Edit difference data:
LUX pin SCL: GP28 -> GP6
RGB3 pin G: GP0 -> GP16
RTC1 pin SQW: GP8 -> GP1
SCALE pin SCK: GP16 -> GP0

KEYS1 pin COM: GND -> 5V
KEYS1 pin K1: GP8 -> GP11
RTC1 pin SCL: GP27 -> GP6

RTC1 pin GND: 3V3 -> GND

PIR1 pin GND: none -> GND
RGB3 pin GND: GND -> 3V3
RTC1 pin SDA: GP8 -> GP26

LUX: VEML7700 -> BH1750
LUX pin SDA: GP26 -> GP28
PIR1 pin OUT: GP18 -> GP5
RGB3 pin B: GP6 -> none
--
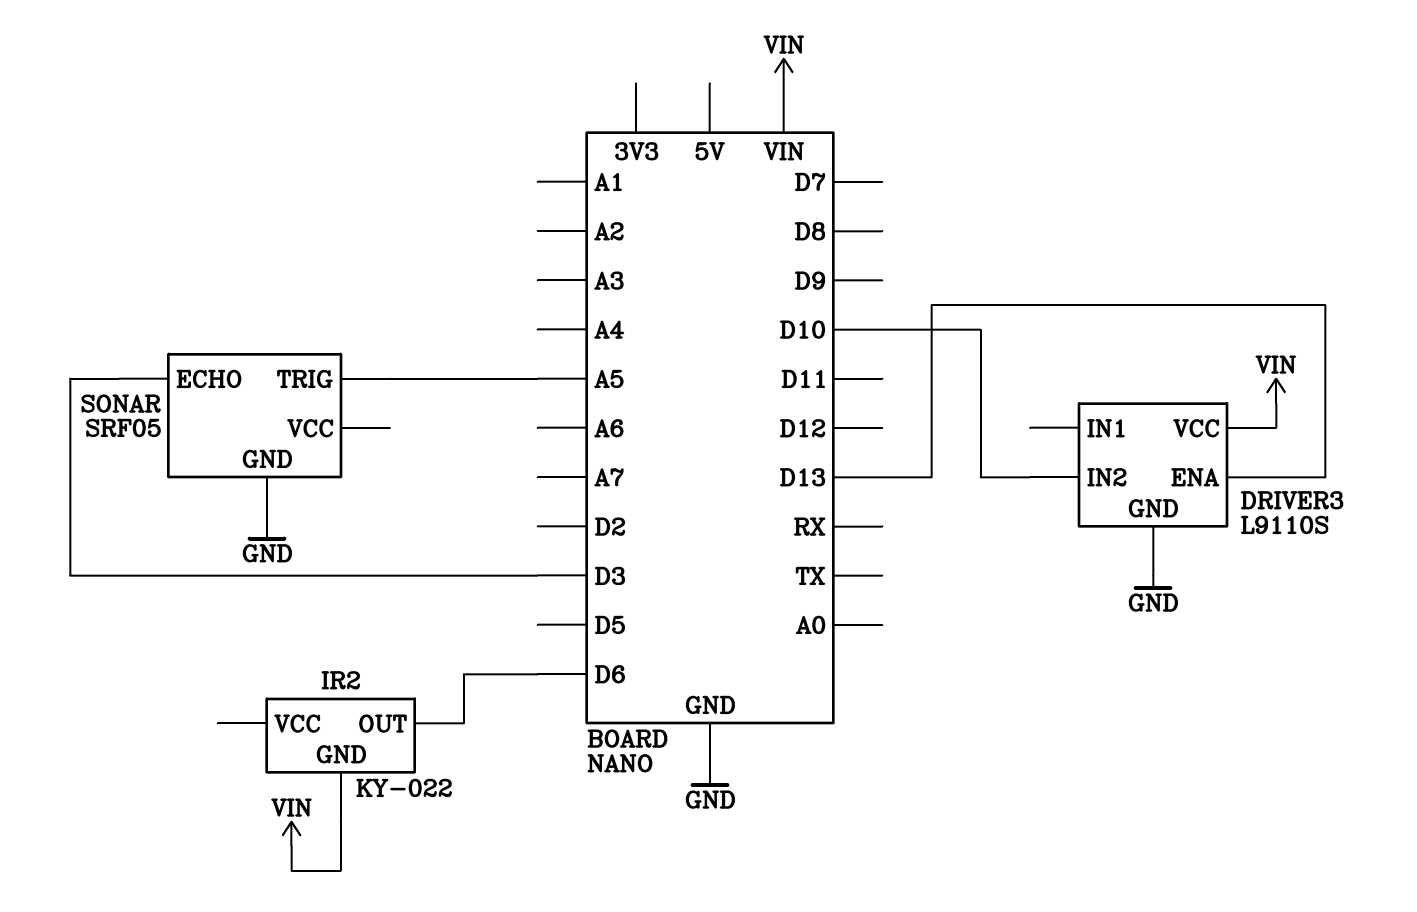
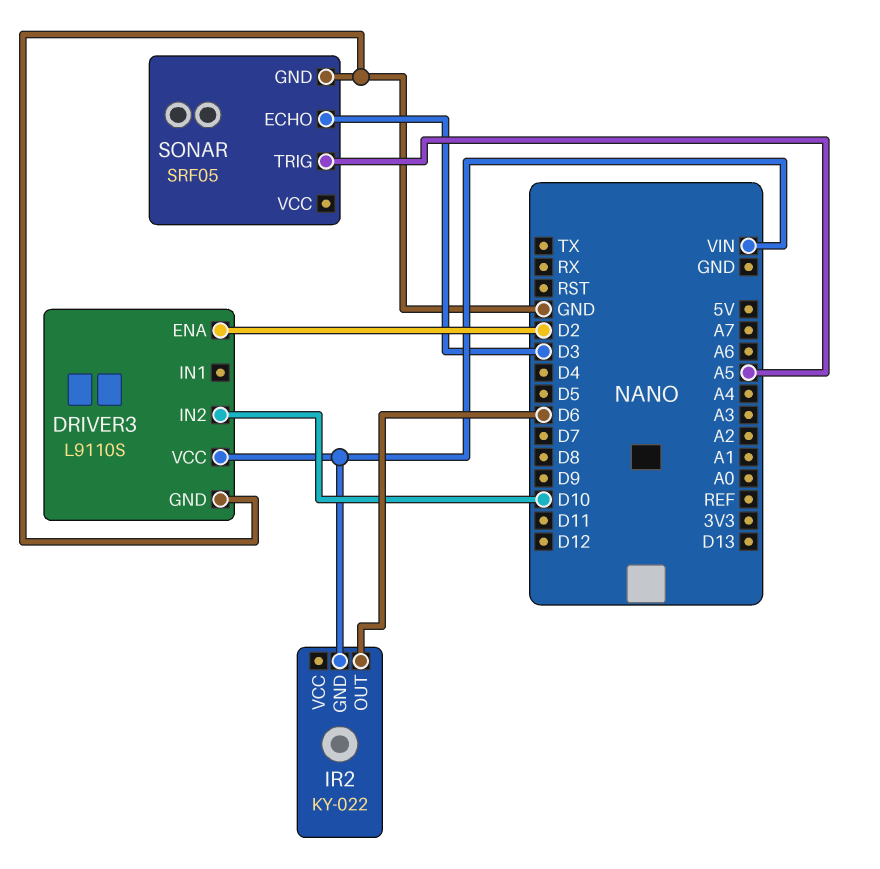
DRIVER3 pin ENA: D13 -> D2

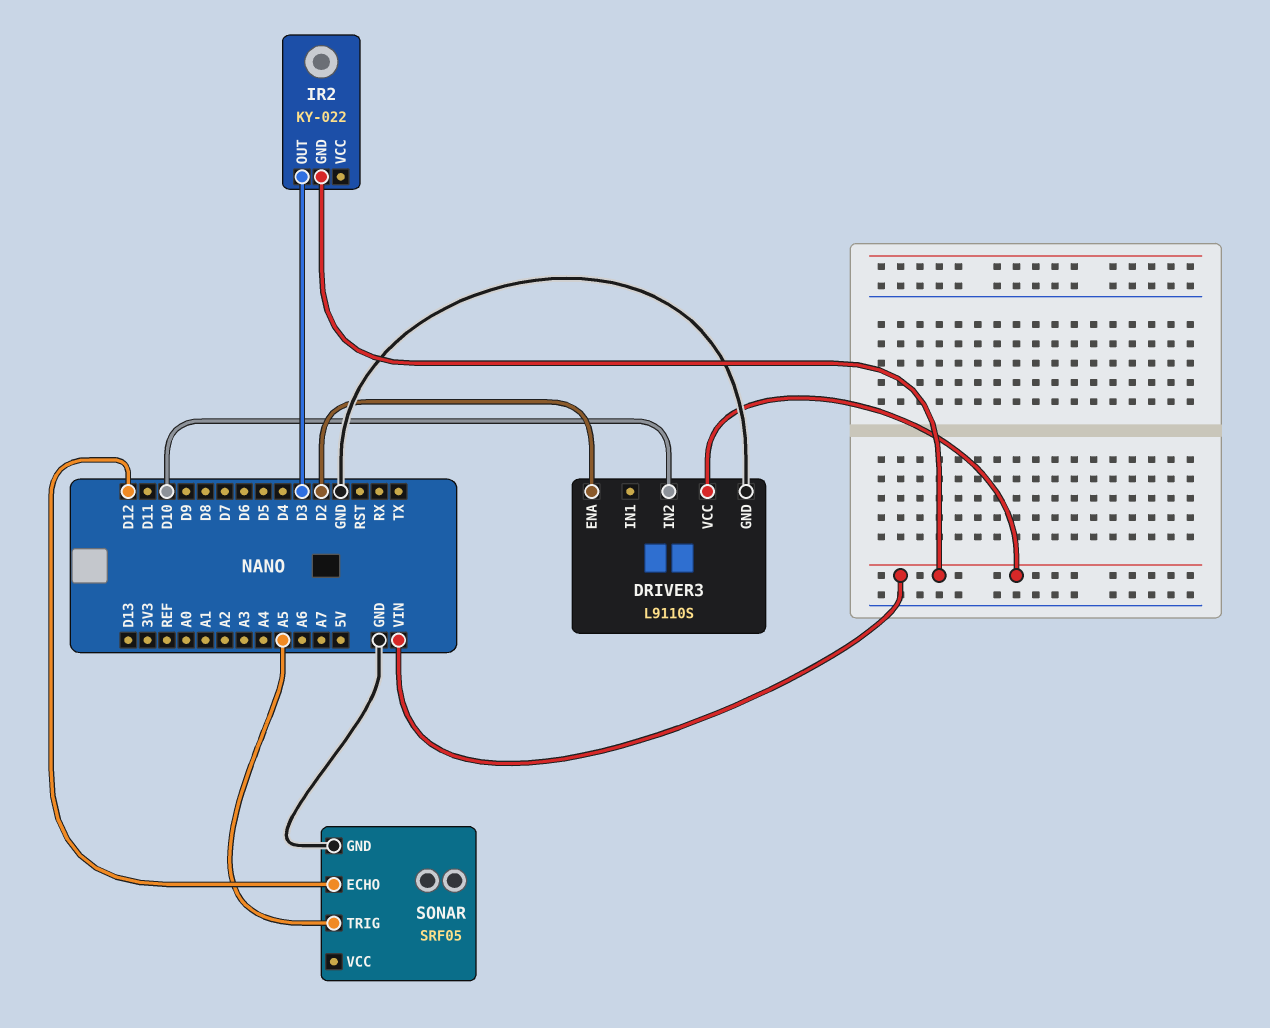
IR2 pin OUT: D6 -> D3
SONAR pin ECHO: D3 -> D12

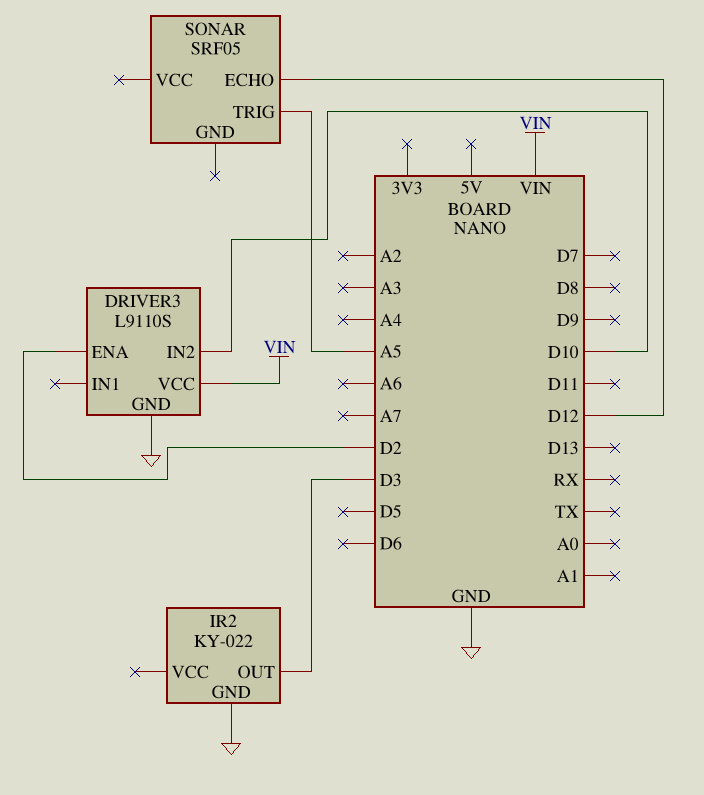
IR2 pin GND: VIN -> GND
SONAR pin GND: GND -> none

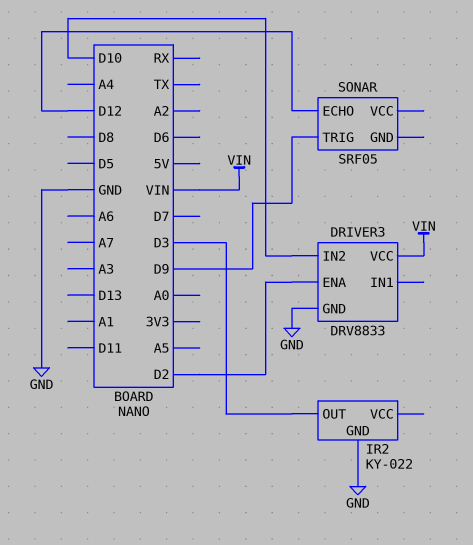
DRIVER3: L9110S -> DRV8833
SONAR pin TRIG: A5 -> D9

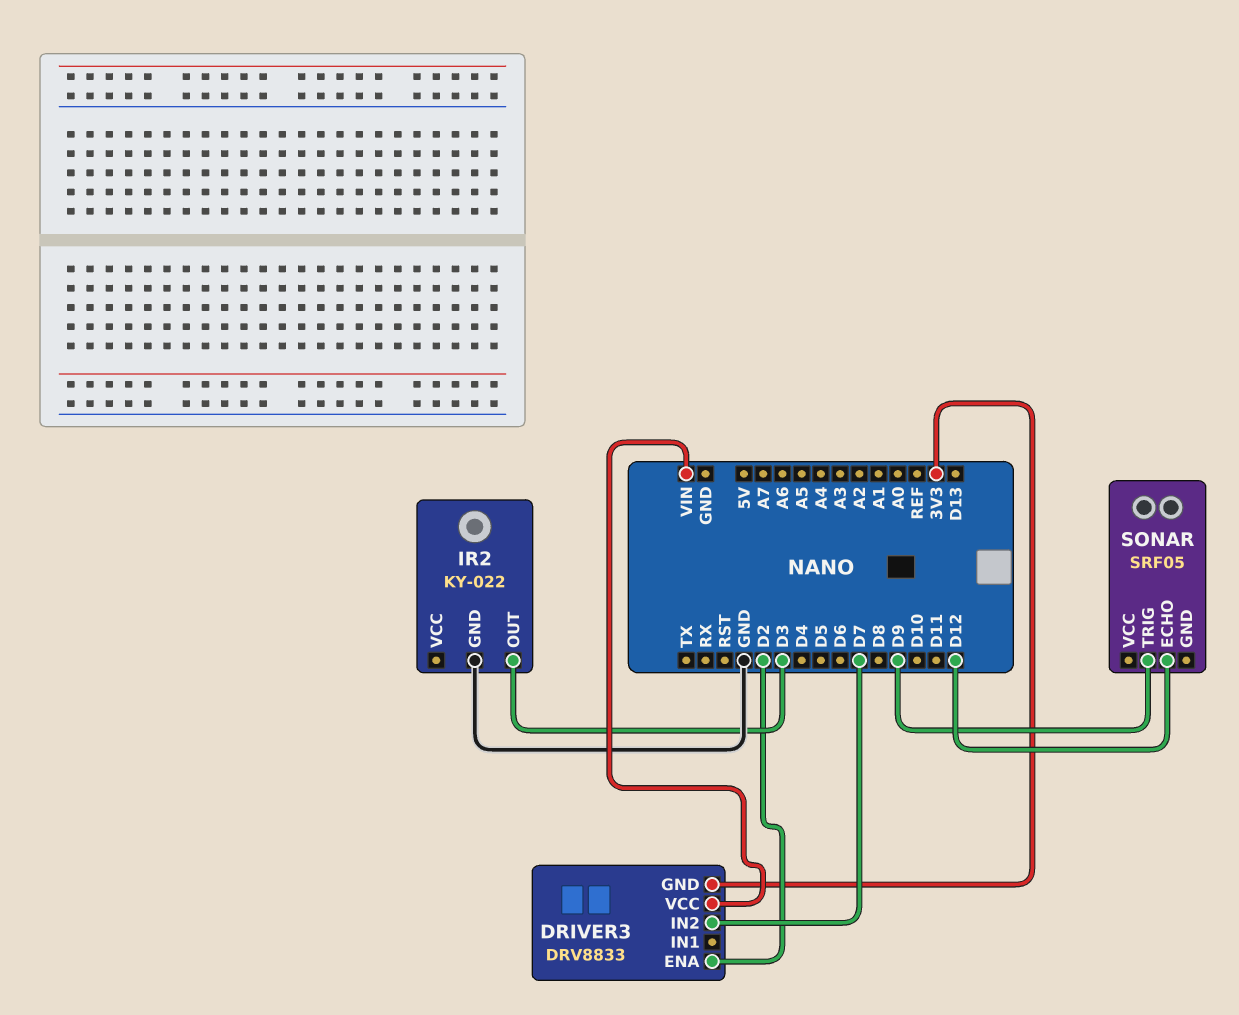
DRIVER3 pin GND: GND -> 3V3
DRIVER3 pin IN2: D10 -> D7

ASSIGNMENT: Your answer should be the exact lines above from the one with "LUX pin SCL: GP28 -> GP6" through the one with "RGB3 pin B: GP6 -> none", both included, and nothing besides.

RESPONSE BELOW:
LUX pin SCL: GP28 -> GP6
RGB3 pin G: GP0 -> GP16
RTC1 pin SQW: GP8 -> GP1
SCALE pin SCK: GP16 -> GP0

KEYS1 pin COM: GND -> 5V
KEYS1 pin K1: GP8 -> GP11
RTC1 pin SCL: GP27 -> GP6

RTC1 pin GND: 3V3 -> GND

PIR1 pin GND: none -> GND
RGB3 pin GND: GND -> 3V3
RTC1 pin SDA: GP8 -> GP26

LUX: VEML7700 -> BH1750
LUX pin SDA: GP26 -> GP28
PIR1 pin OUT: GP18 -> GP5
RGB3 pin B: GP6 -> none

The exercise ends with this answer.